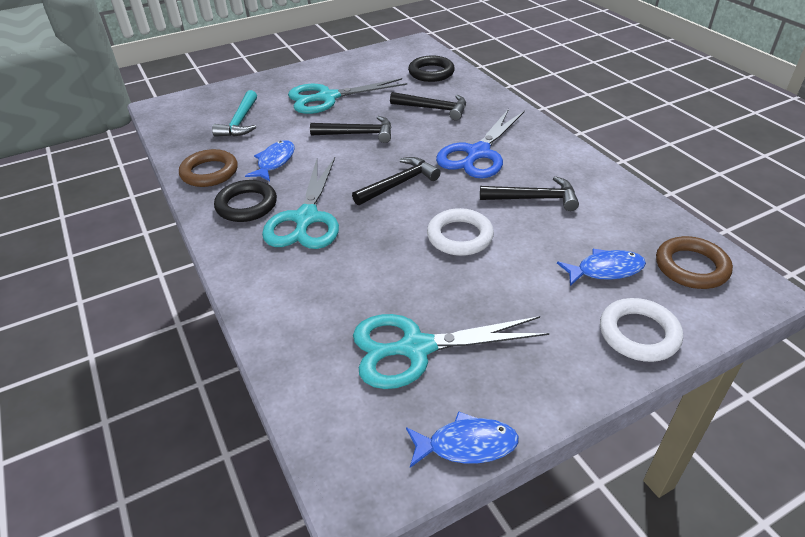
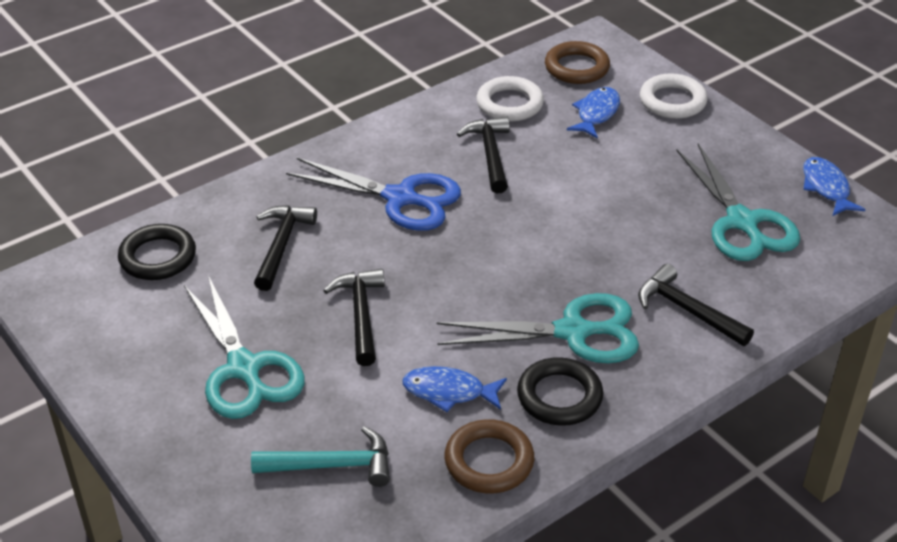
camera: 100 degrees left, 0 degrees up
(399, 184) = (481, 260): black hammer -> black hammer (687, 310)
(460, 236) = (572, 204): white ring -> white ring (509, 104)
(605, 270) = (596, 113): blue fish -> blue fish turned 45 degrees clockwise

* * * * * * *

## Task to carry out
If a picture appears in the data, omit it; transcribe all the rest exactly.

## Response
camera: 100 degrees left, 0 degrees up
(399, 184) = (481, 260): black hammer -> black hammer (687, 310)
(460, 236) = (572, 204): white ring -> white ring (509, 104)
(605, 270) = (596, 113): blue fish -> blue fish turned 45 degrees clockwise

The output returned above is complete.